* _WHAT YOU HAVE TO DO_
In the material below, find the line with "D202: schottky SS34" and the line with "C210: 470nF (GND, U206/DIS)", then output both and every line between them exactly, omitting pictures.

* _DATA EXTRACT_
[Start of section]

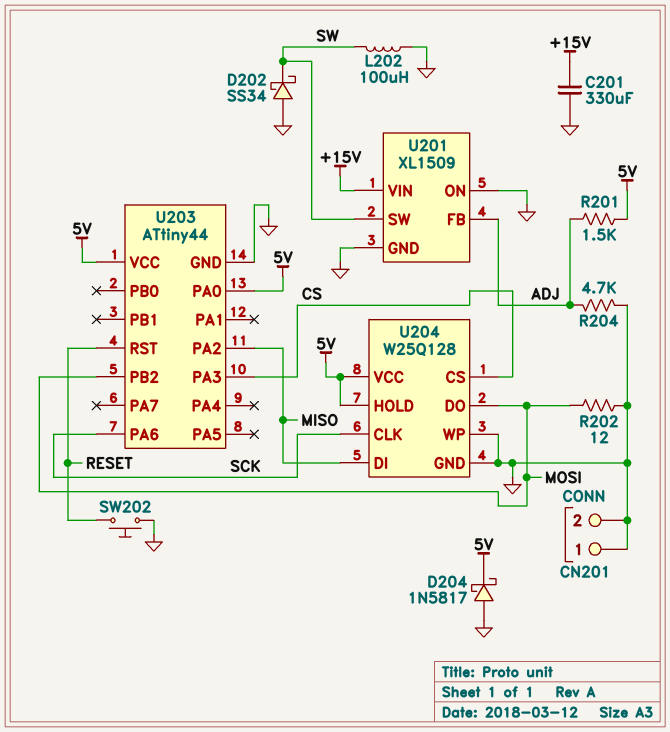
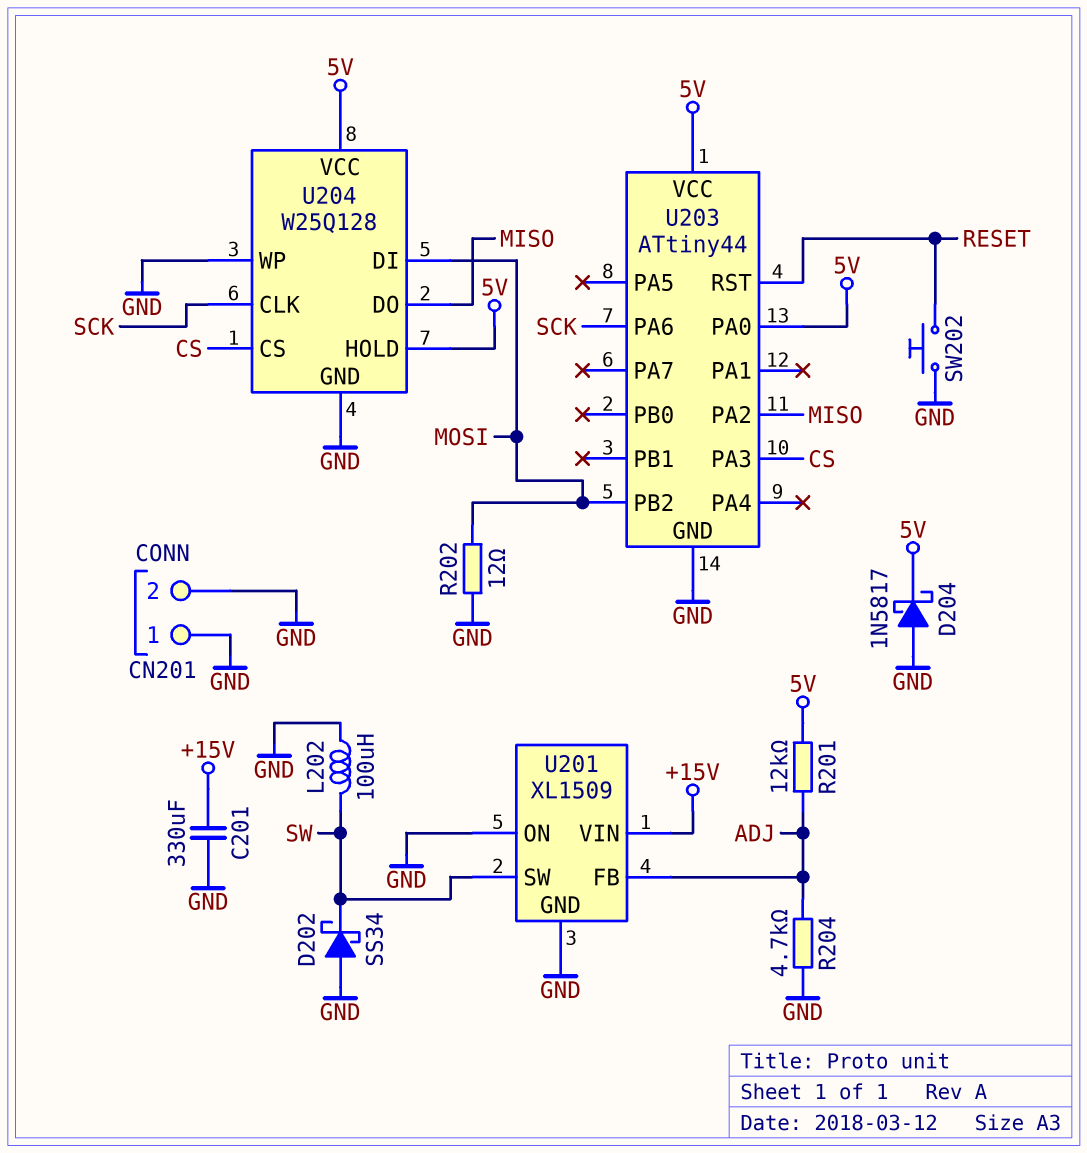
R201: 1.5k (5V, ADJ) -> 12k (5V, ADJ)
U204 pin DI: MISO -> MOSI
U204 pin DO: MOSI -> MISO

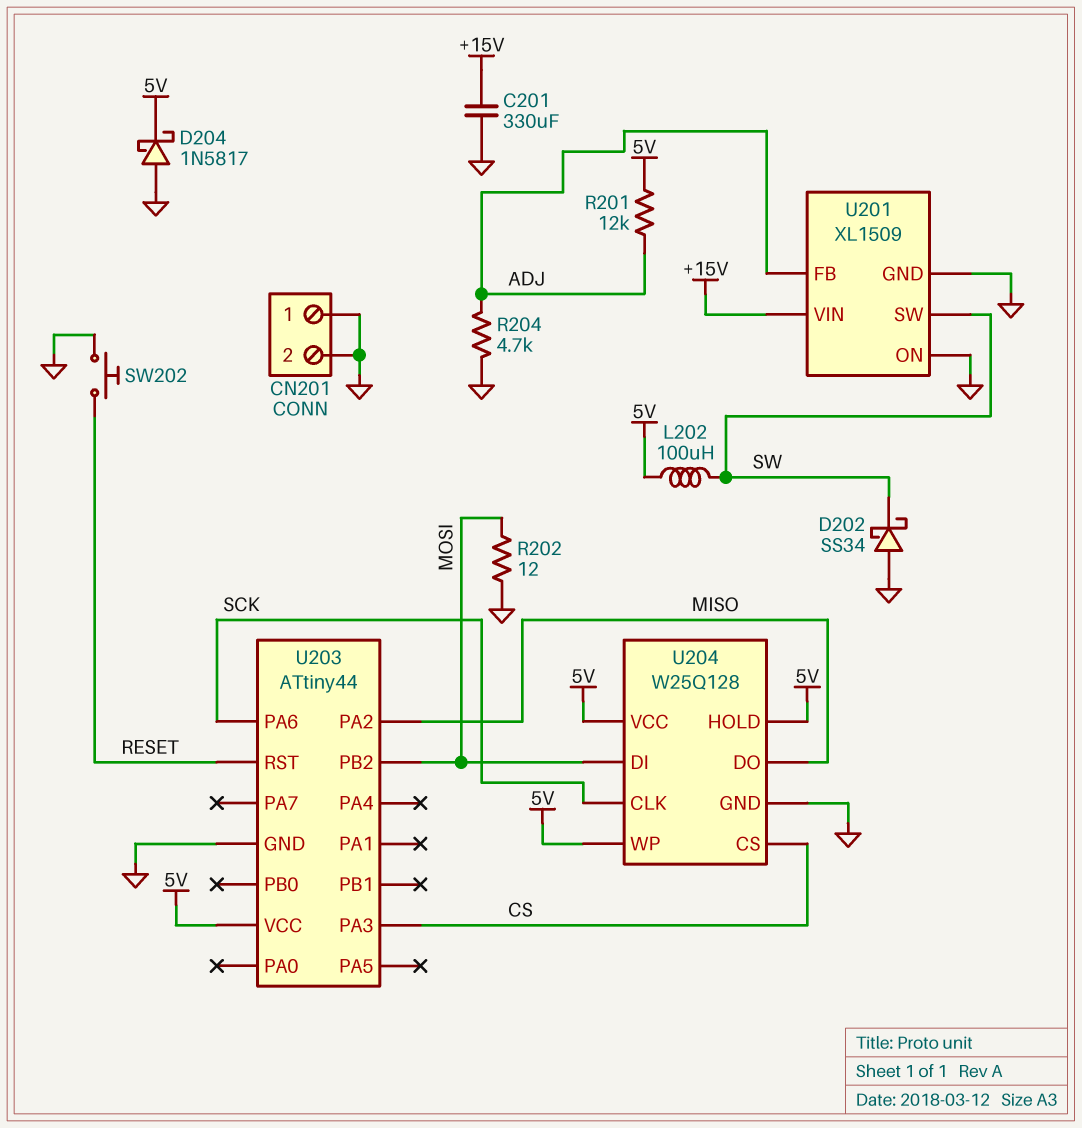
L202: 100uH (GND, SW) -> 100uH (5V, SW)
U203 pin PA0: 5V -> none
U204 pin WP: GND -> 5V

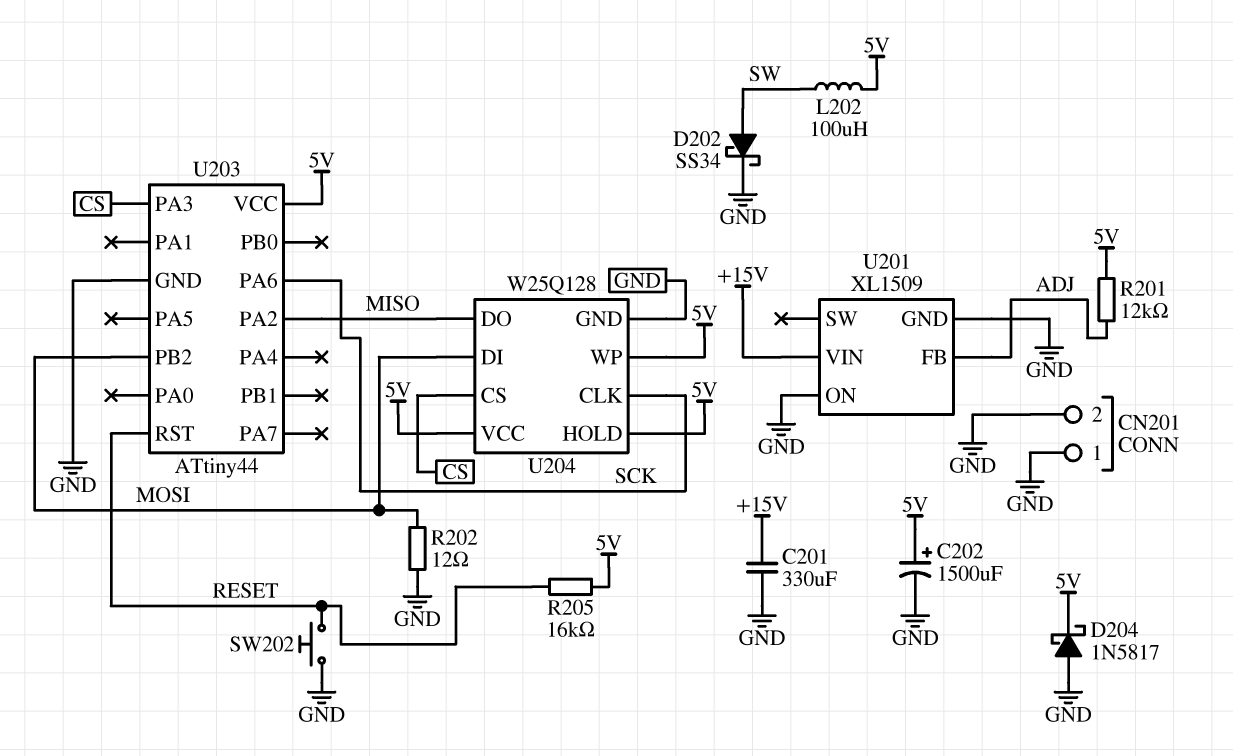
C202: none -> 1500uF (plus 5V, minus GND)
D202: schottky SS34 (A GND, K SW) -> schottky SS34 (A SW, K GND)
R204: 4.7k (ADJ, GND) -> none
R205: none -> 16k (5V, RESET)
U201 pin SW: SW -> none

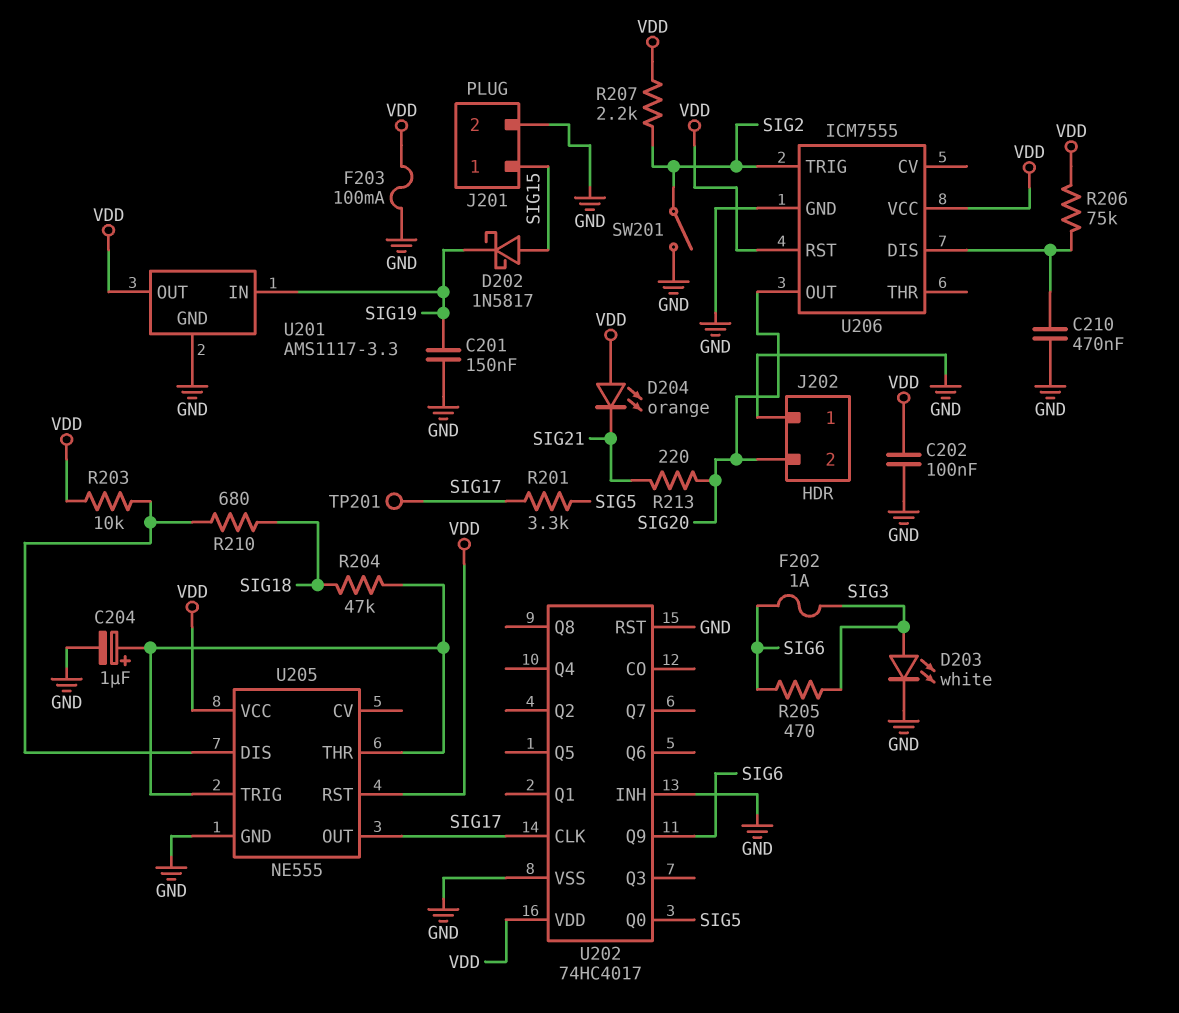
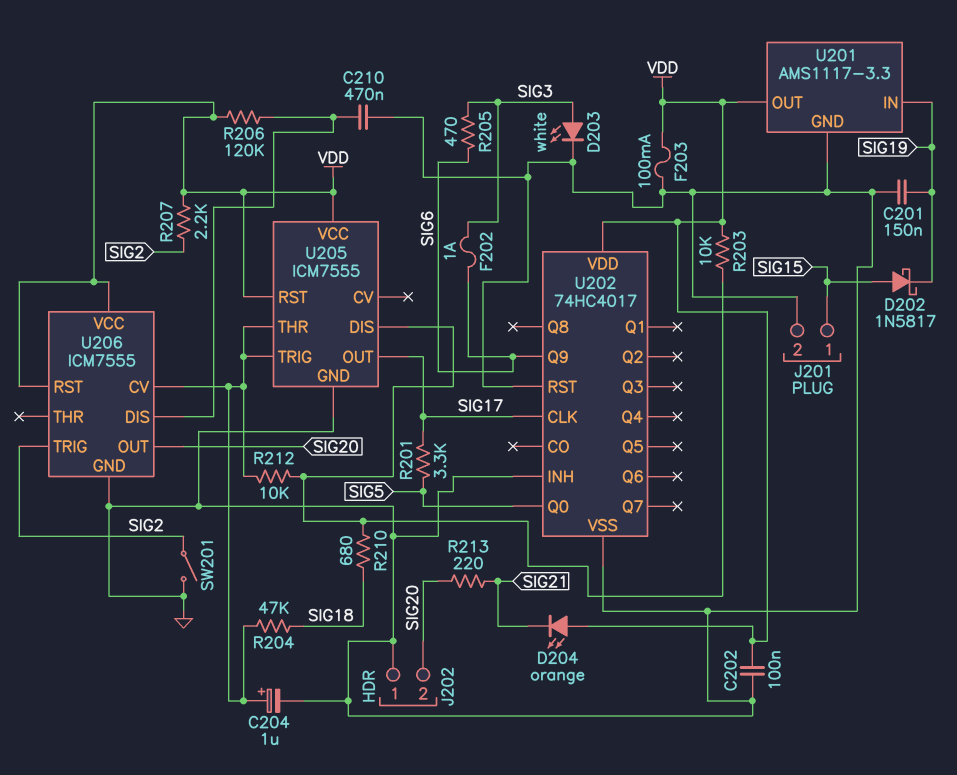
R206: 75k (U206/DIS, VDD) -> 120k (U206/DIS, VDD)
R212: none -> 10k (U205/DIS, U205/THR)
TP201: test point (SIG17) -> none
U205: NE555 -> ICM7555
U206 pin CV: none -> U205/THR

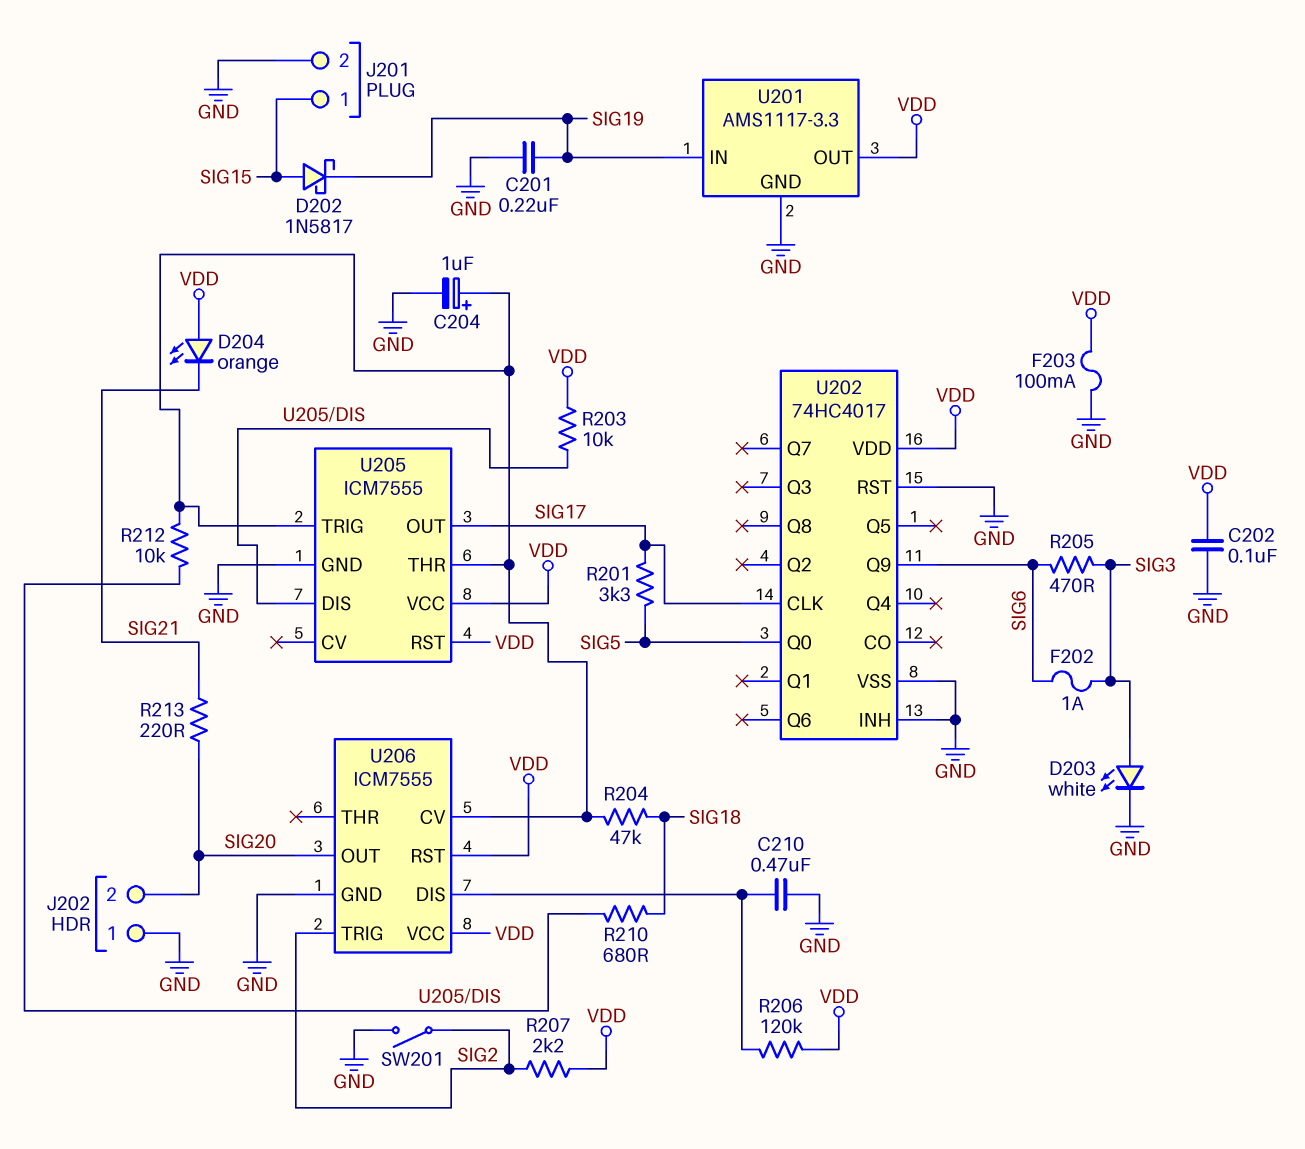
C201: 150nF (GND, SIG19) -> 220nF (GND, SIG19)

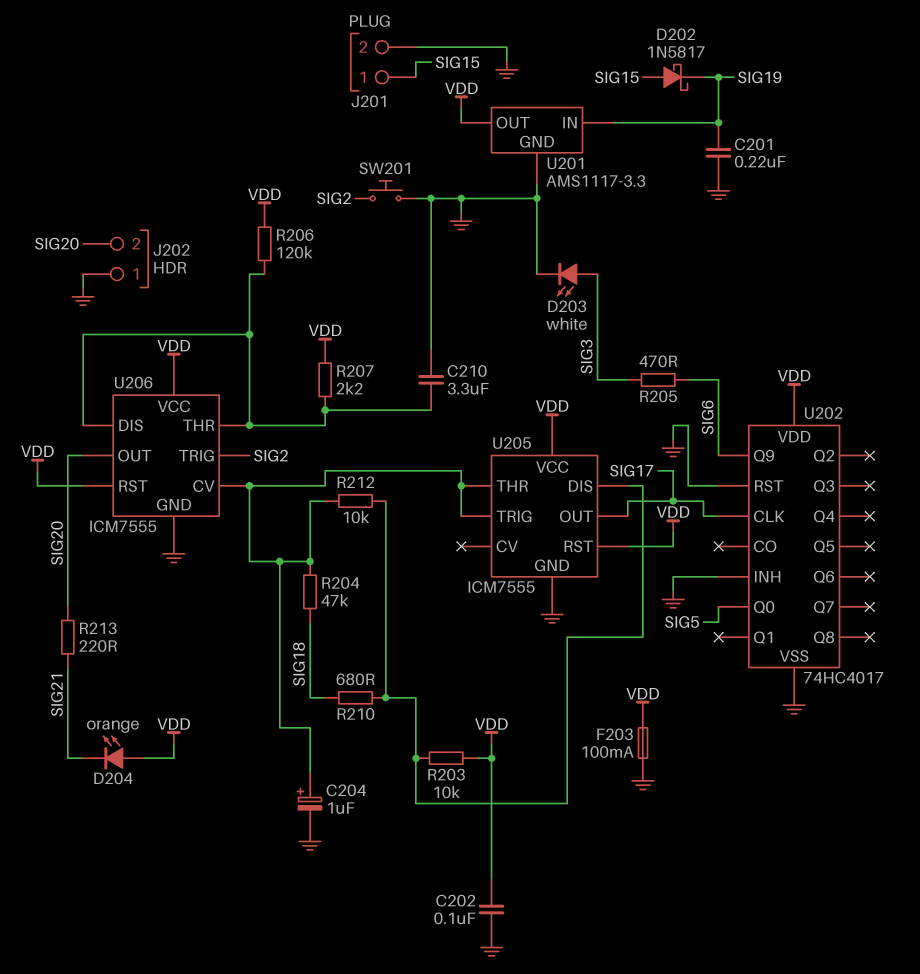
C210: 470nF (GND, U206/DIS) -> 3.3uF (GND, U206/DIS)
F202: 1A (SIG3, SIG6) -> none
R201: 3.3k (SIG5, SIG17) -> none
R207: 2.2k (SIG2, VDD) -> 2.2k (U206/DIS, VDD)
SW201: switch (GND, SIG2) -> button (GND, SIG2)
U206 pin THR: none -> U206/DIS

[End of section]

* _RESPONSE BOX_
D202: schottky SS34 (A GND, K SW) -> schottky SS34 (A SW, K GND)
R204: 4.7k (ADJ, GND) -> none
R205: none -> 16k (5V, RESET)
U201 pin SW: SW -> none

R206: 75k (U206/DIS, VDD) -> 120k (U206/DIS, VDD)
R212: none -> 10k (U205/DIS, U205/THR)
TP201: test point (SIG17) -> none
U205: NE555 -> ICM7555
U206 pin CV: none -> U205/THR

C201: 150nF (GND, SIG19) -> 220nF (GND, SIG19)

C210: 470nF (GND, U206/DIS) -> 3.3uF (GND, U206/DIS)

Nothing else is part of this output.